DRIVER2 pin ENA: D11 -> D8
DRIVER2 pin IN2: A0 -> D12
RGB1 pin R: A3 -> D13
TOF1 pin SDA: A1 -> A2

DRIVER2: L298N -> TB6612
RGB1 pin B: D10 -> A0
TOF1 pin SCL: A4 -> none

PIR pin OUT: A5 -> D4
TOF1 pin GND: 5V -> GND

══════════

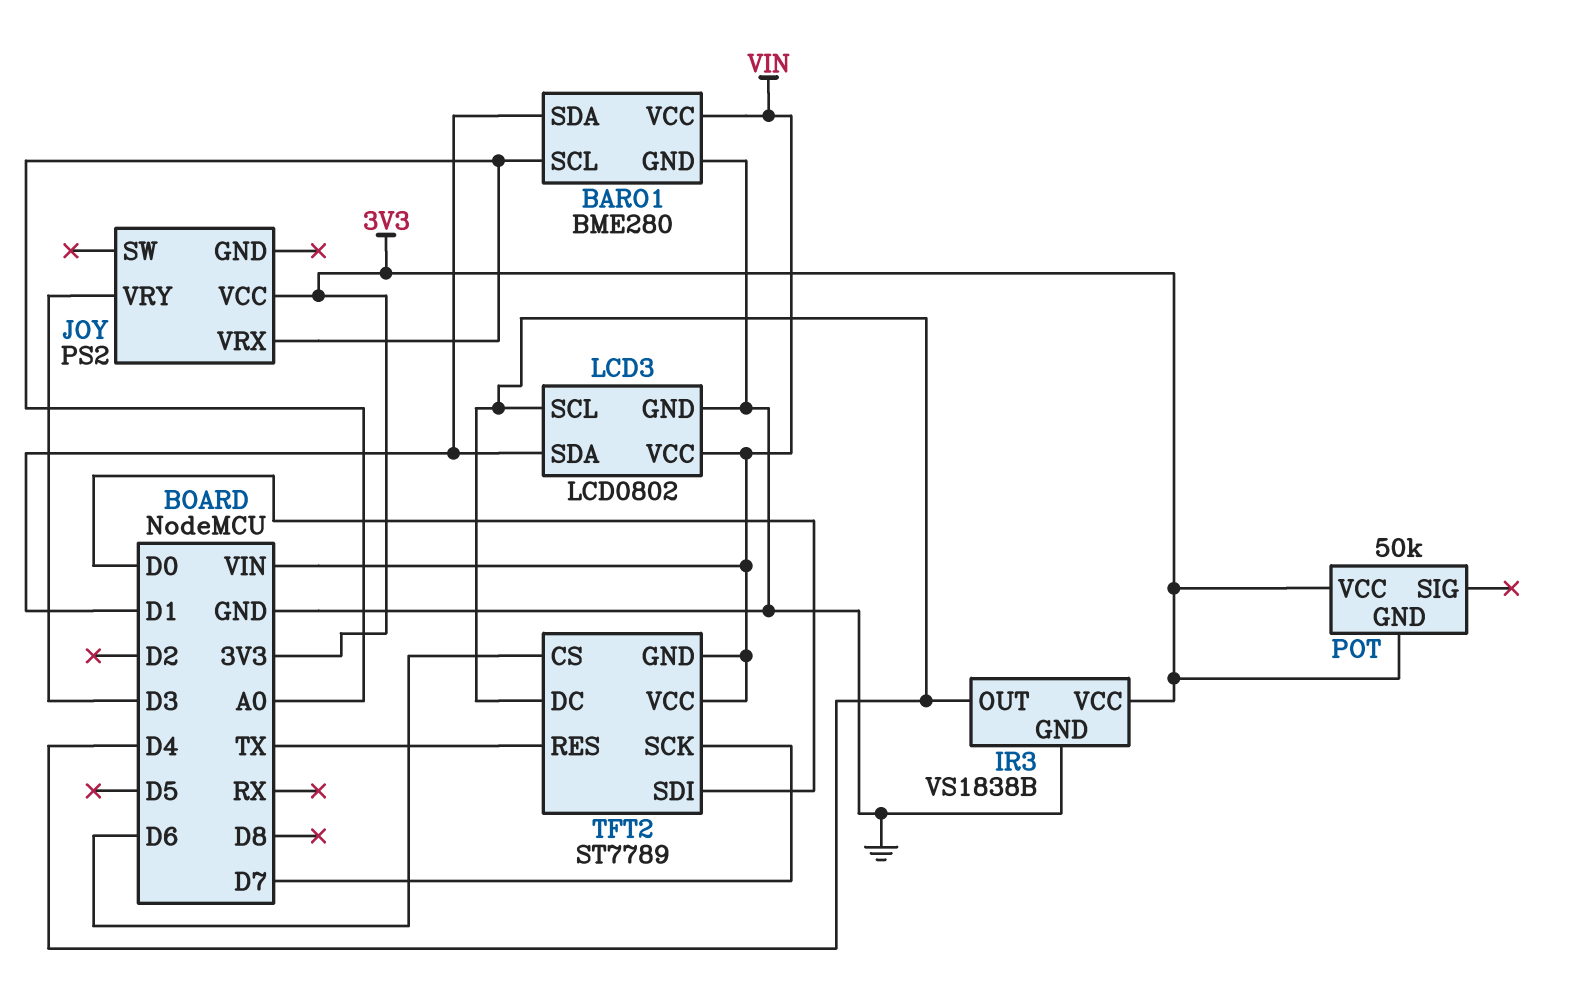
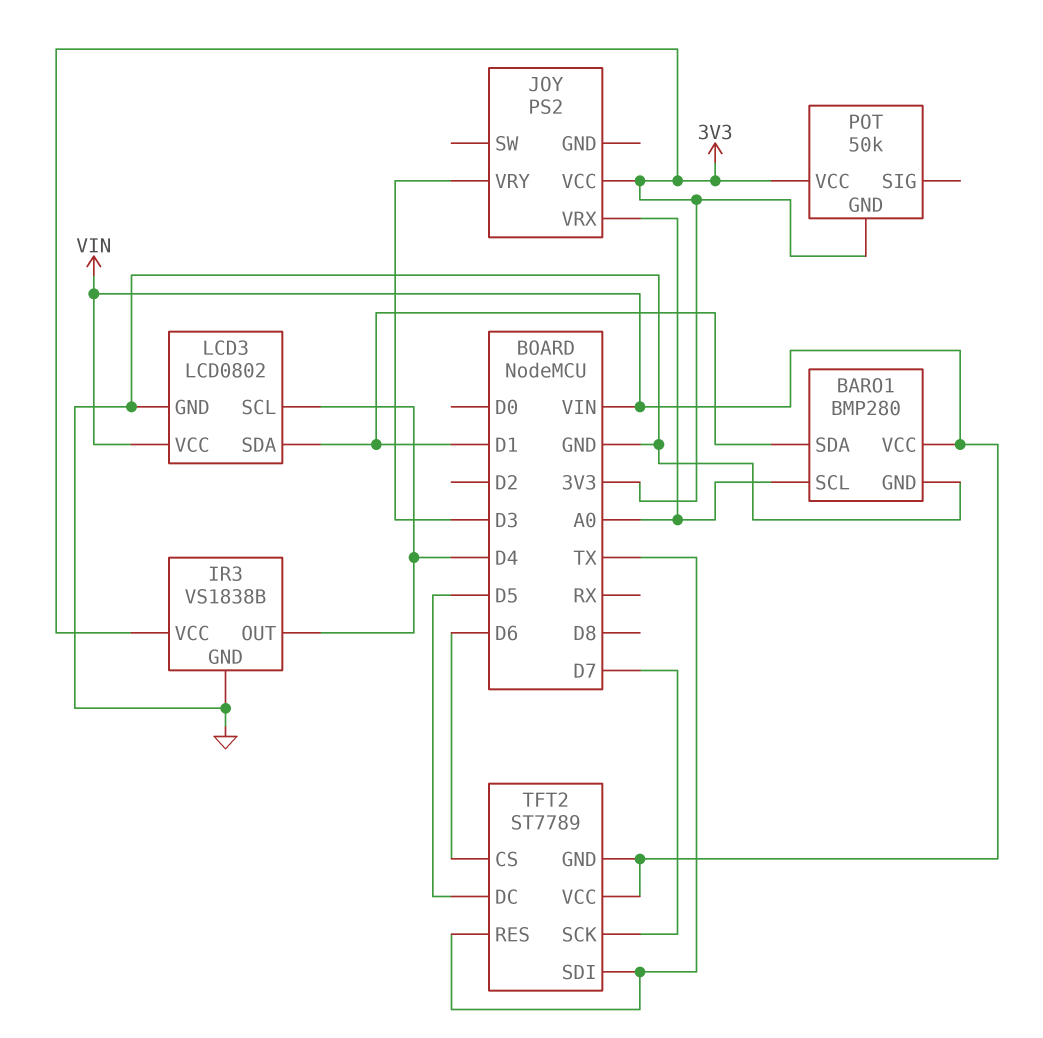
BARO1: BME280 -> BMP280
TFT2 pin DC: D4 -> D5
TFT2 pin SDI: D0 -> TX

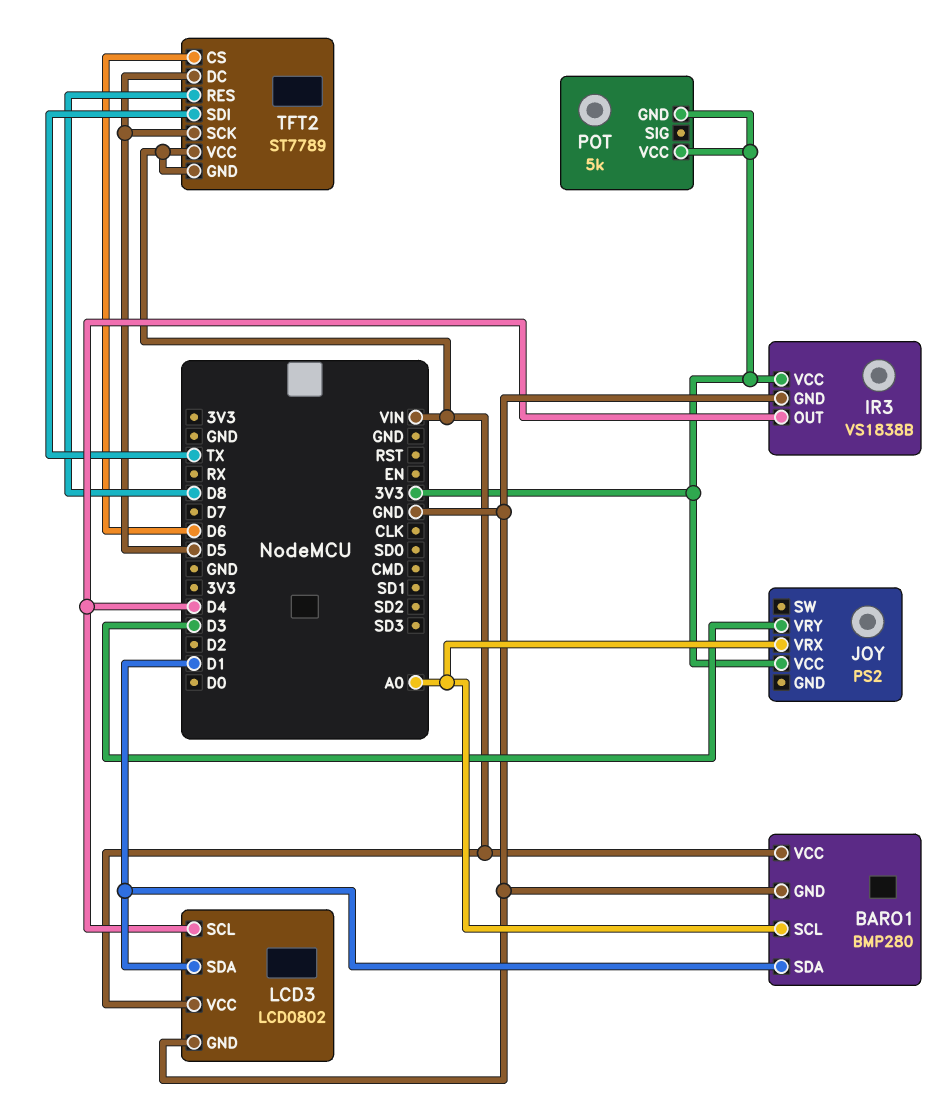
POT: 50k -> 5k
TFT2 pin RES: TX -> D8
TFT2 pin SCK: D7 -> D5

══════════

▸ **What is expected**
Word for word, restate the lines above from the line containing "RGB1 pin R: A3 -> D13" through the line containing "TOF1 pin GND: 5V -> GND", with both included and nothing else.

▸ **Problem solution**
RGB1 pin R: A3 -> D13
TOF1 pin SDA: A1 -> A2

DRIVER2: L298N -> TB6612
RGB1 pin B: D10 -> A0
TOF1 pin SCL: A4 -> none

PIR pin OUT: A5 -> D4
TOF1 pin GND: 5V -> GND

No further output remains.